Any pictures in the records below must be left out when you repeat the lines from the line containing "C14: 22nF (3V3, LED_A) -> none" through the line containing "R7: 5.6k (SIG2, VE) -> 5.6k (FILT, VE)" exactly.

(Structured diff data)
_ _ _

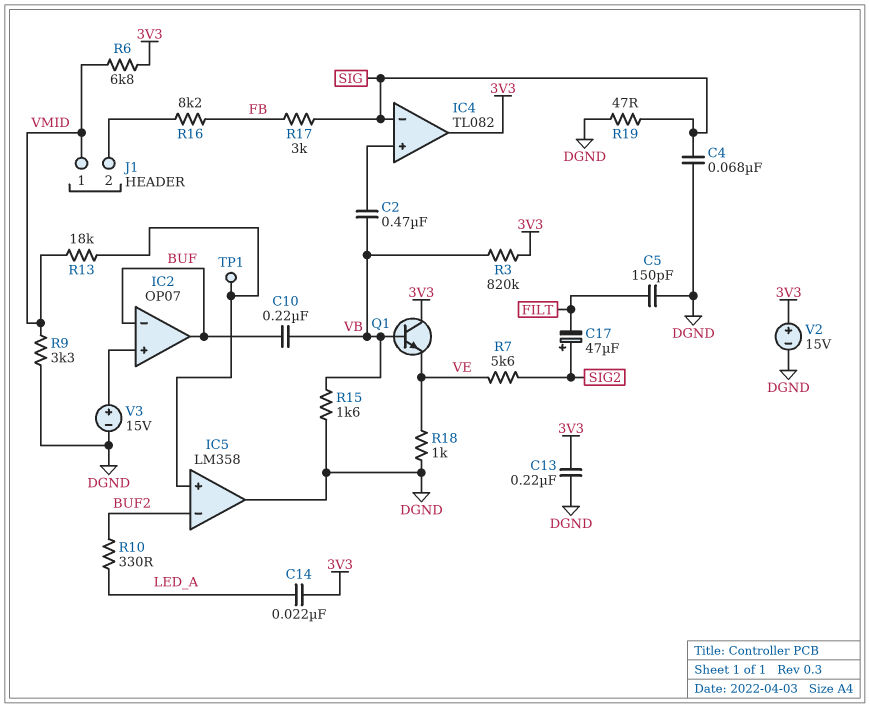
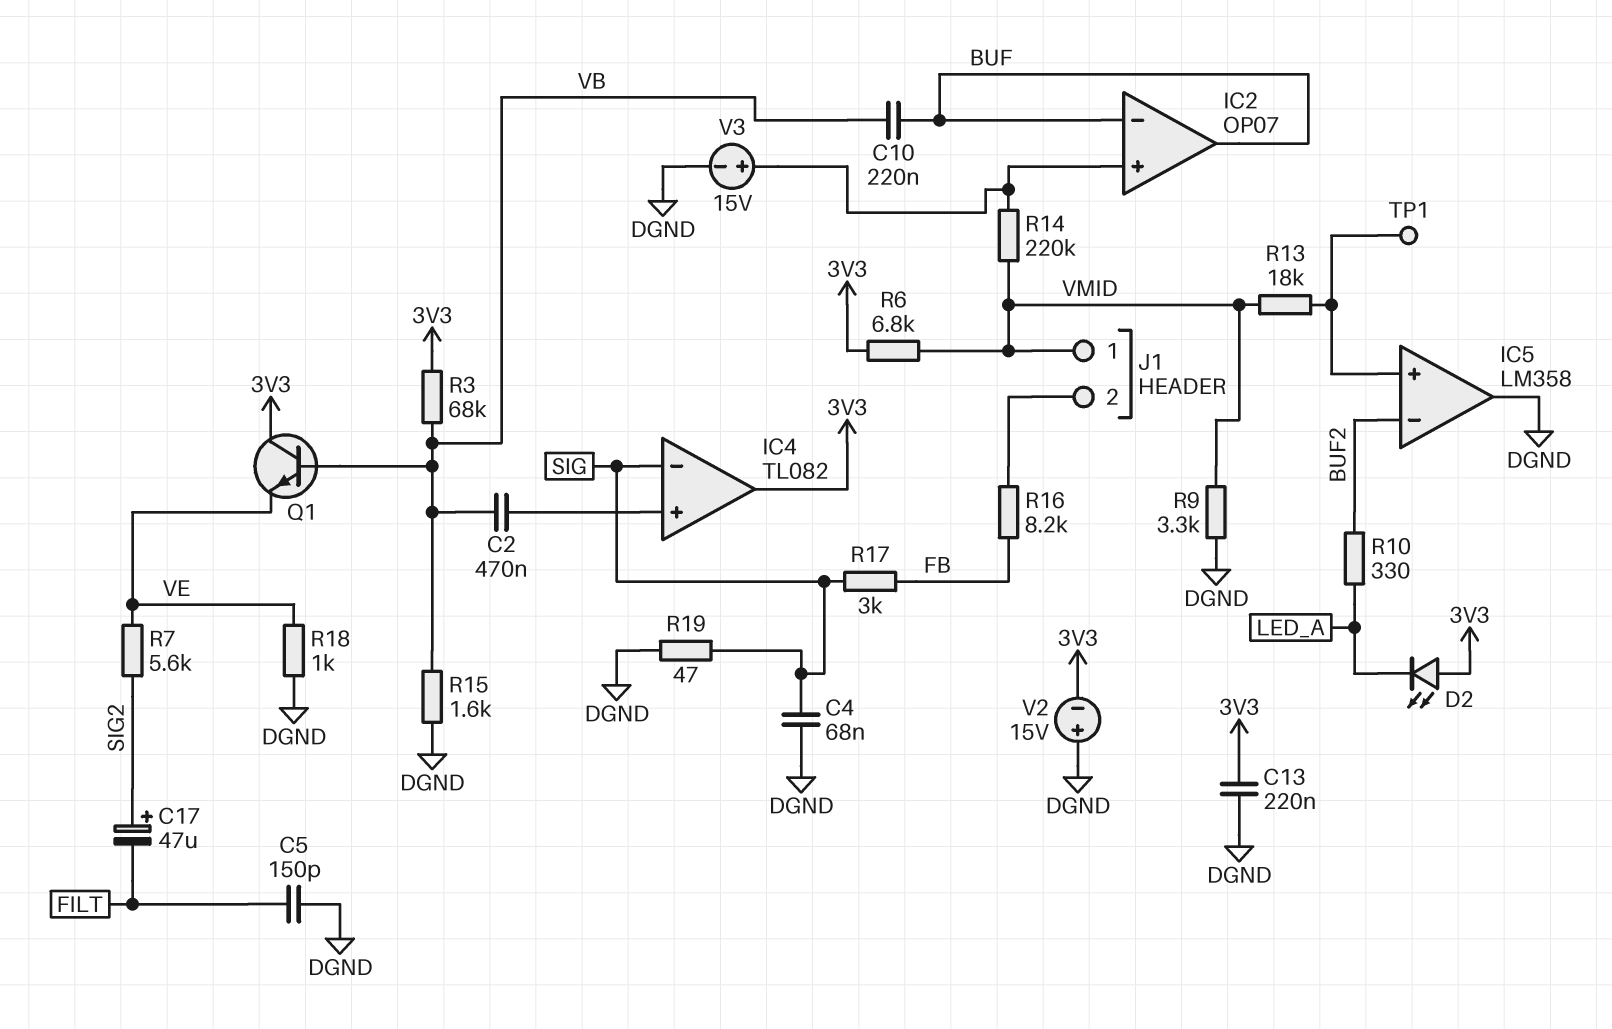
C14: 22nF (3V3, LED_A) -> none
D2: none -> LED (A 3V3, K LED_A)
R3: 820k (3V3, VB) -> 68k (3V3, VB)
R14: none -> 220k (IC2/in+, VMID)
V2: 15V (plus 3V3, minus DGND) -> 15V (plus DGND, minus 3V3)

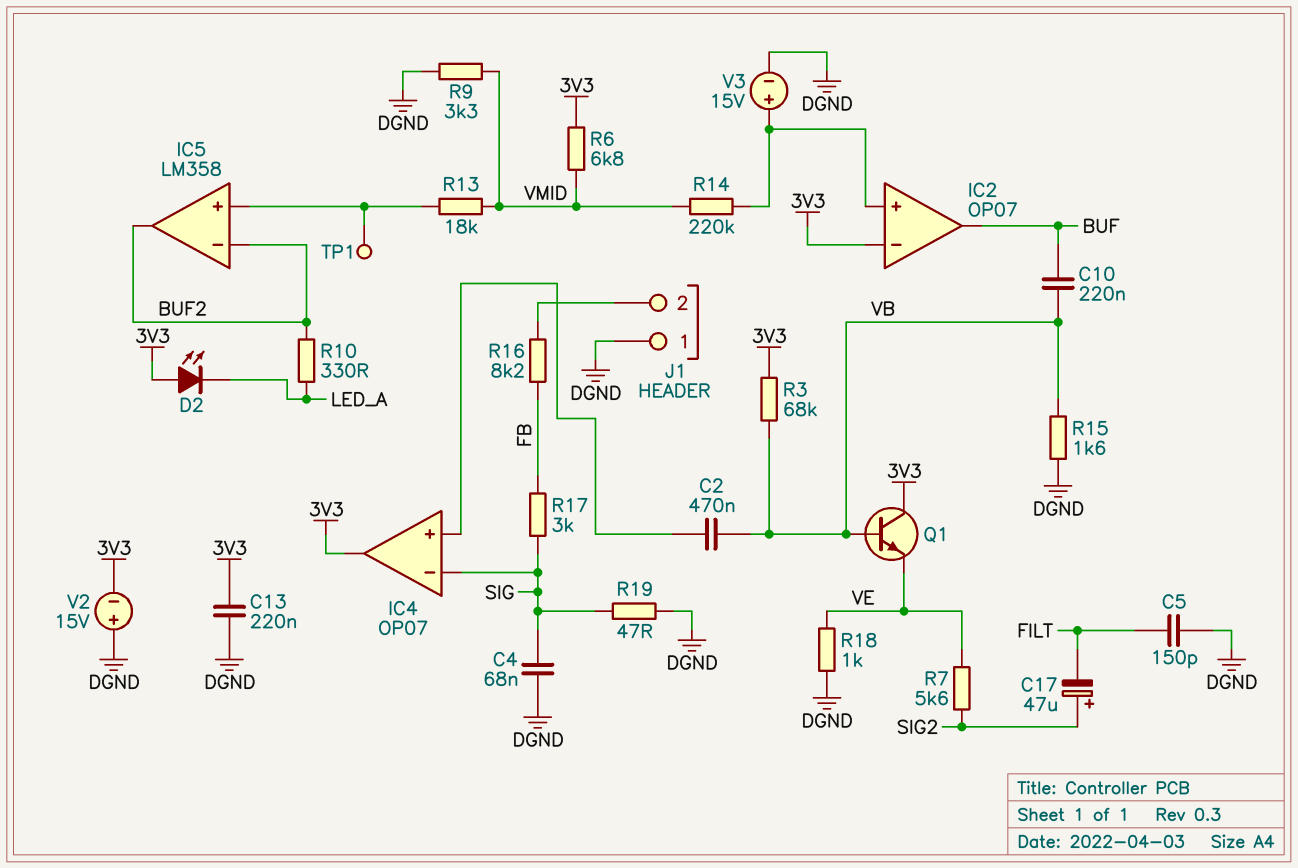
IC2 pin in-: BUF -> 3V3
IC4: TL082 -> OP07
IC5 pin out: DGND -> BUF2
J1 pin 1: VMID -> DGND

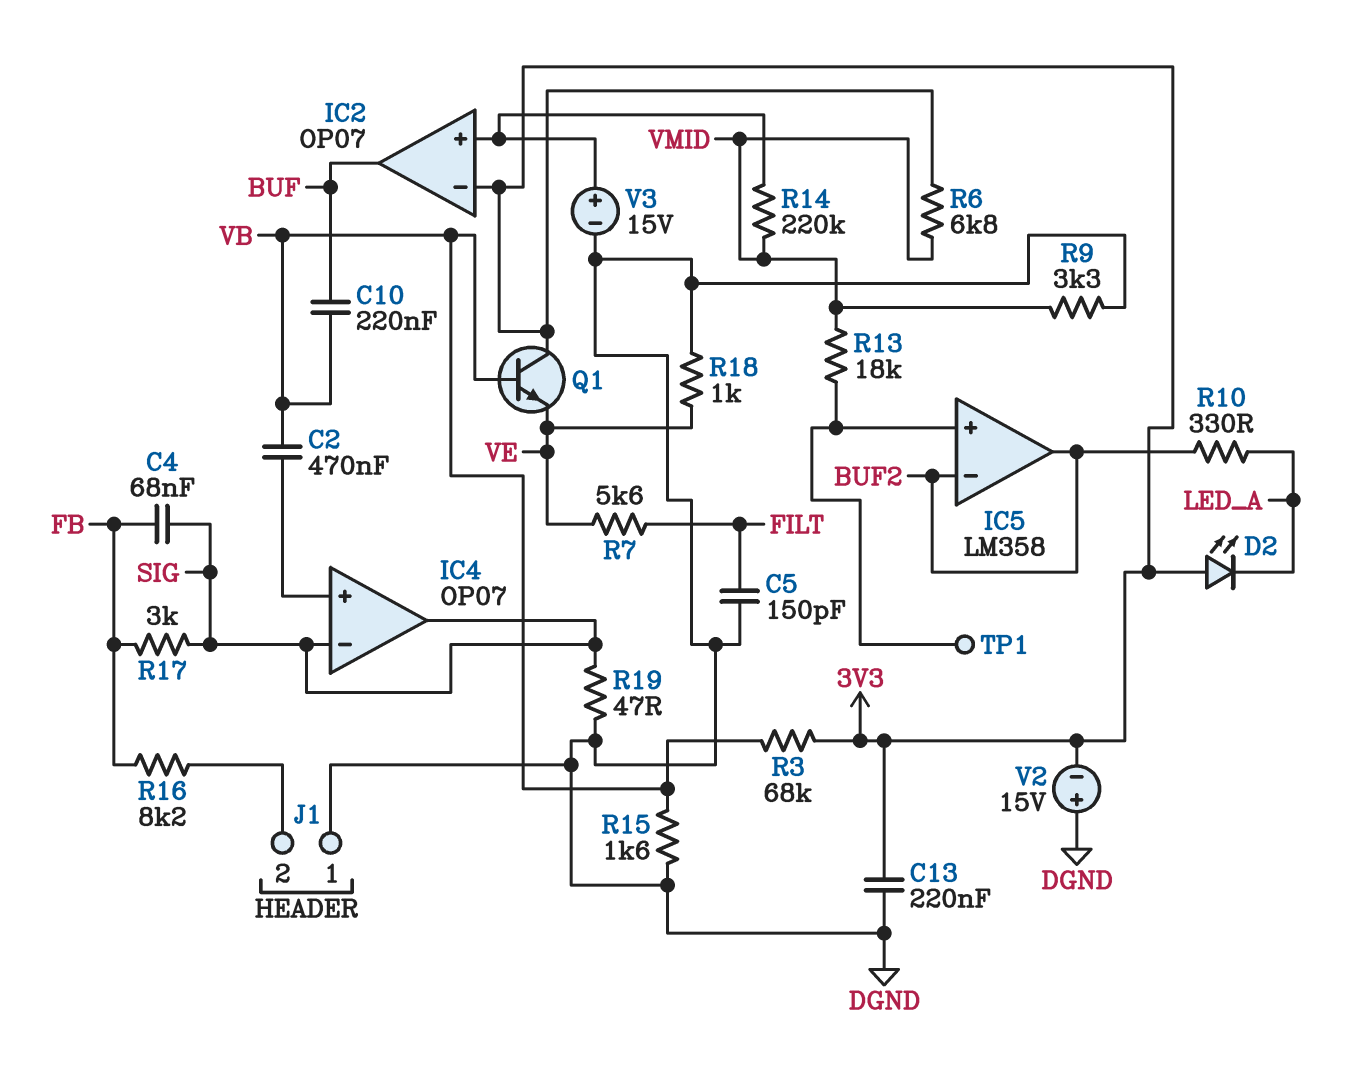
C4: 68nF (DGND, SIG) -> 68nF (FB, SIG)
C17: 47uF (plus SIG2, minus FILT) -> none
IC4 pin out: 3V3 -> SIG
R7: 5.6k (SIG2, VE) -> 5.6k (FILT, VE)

_ _ _

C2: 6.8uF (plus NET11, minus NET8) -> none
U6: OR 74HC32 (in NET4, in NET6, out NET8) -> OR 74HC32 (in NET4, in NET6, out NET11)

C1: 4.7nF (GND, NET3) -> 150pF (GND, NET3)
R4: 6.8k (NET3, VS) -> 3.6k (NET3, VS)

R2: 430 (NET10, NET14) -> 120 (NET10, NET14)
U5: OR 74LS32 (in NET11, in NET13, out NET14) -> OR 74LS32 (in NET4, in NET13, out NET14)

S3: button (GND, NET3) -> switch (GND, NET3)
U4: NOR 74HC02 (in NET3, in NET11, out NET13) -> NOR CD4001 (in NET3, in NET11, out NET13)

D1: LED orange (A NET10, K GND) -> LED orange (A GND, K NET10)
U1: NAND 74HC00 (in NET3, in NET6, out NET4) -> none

_ _ _

_Completed task_
C14: 22nF (3V3, LED_A) -> none
D2: none -> LED (A 3V3, K LED_A)
R3: 820k (3V3, VB) -> 68k (3V3, VB)
R14: none -> 220k (IC2/in+, VMID)
V2: 15V (plus 3V3, minus DGND) -> 15V (plus DGND, minus 3V3)

IC2 pin in-: BUF -> 3V3
IC4: TL082 -> OP07
IC5 pin out: DGND -> BUF2
J1 pin 1: VMID -> DGND

C4: 68nF (DGND, SIG) -> 68nF (FB, SIG)
C17: 47uF (plus SIG2, minus FILT) -> none
IC4 pin out: 3V3 -> SIG
R7: 5.6k (SIG2, VE) -> 5.6k (FILT, VE)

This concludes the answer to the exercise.